#### Activity:
Below are records; work out how many of their lines contain the word "degrees" and reply with the number only.
Extracted information Start Marker
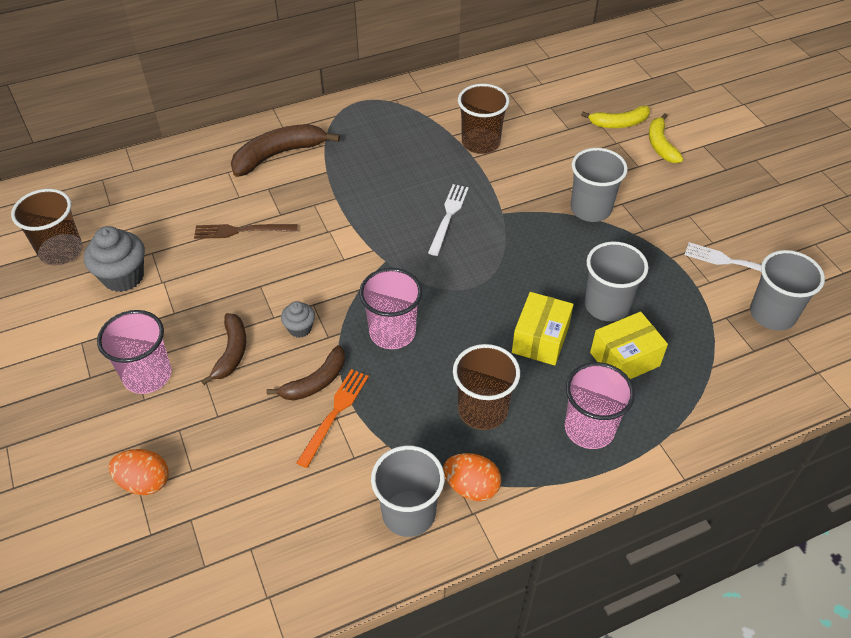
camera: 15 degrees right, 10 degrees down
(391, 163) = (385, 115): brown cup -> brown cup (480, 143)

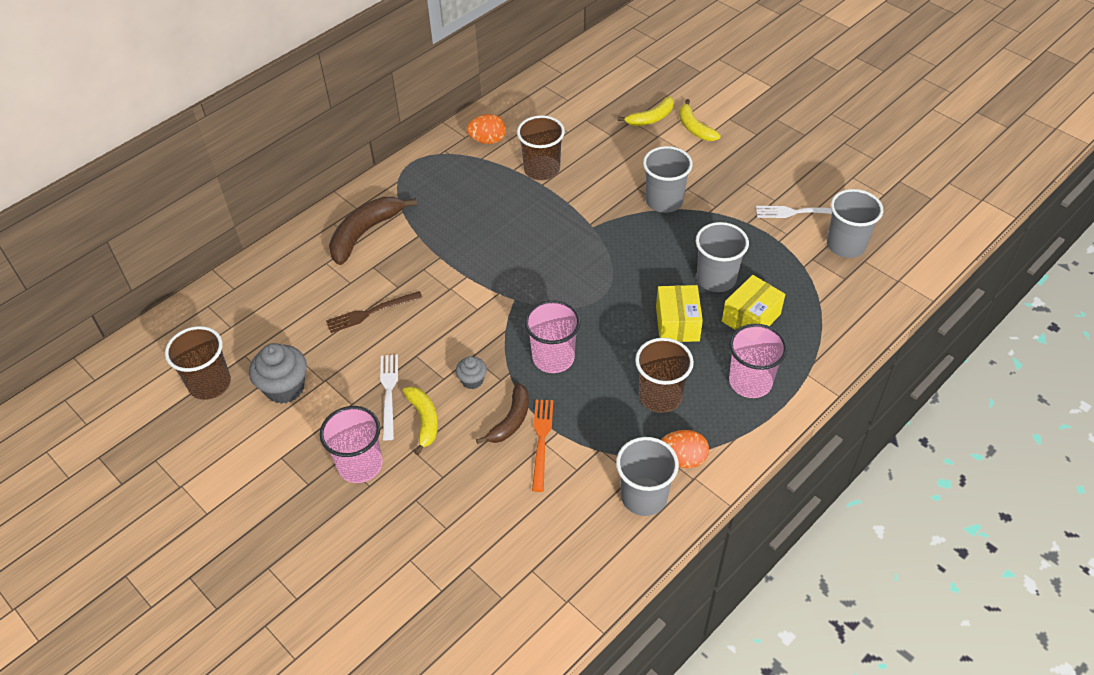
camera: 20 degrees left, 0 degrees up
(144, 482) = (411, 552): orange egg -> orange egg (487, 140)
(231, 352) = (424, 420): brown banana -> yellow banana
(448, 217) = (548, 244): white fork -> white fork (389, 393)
Extracted information End Marker
#### Written response:
2